PROBLEM TO WORK ON: For the data below, count the lines that have the string "SONAR" and state that number by itself.

TASK DATA:

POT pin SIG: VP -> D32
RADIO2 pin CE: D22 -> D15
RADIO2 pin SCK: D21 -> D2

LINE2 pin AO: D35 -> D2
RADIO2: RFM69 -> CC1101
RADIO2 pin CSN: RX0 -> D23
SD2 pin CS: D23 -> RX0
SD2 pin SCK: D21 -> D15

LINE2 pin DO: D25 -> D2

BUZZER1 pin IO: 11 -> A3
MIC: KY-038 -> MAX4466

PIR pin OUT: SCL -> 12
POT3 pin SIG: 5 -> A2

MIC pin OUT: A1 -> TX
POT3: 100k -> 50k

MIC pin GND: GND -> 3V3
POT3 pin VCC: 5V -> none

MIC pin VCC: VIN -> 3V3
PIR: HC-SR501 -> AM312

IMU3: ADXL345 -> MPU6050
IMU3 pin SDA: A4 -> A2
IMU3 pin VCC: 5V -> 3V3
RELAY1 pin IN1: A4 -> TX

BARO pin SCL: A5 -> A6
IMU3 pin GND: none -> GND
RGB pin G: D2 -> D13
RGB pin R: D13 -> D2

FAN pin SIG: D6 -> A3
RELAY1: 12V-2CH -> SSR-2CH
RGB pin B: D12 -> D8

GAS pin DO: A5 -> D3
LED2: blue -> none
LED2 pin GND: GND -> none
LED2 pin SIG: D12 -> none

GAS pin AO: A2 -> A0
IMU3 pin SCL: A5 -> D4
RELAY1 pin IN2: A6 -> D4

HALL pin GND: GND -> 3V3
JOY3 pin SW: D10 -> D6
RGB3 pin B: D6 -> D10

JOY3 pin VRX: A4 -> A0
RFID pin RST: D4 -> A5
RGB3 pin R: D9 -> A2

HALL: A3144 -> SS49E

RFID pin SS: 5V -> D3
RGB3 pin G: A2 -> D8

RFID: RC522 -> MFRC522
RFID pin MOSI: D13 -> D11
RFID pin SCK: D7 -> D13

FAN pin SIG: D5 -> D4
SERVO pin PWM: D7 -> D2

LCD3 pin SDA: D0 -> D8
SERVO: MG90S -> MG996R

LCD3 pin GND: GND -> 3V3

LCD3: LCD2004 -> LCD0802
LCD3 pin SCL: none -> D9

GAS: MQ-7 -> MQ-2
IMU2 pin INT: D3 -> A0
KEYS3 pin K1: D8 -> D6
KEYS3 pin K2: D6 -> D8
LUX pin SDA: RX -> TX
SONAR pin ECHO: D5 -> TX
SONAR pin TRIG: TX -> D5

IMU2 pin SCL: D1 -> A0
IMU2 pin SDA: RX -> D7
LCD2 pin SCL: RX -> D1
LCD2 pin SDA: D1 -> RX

SOLUTION TO THIS TASK: 2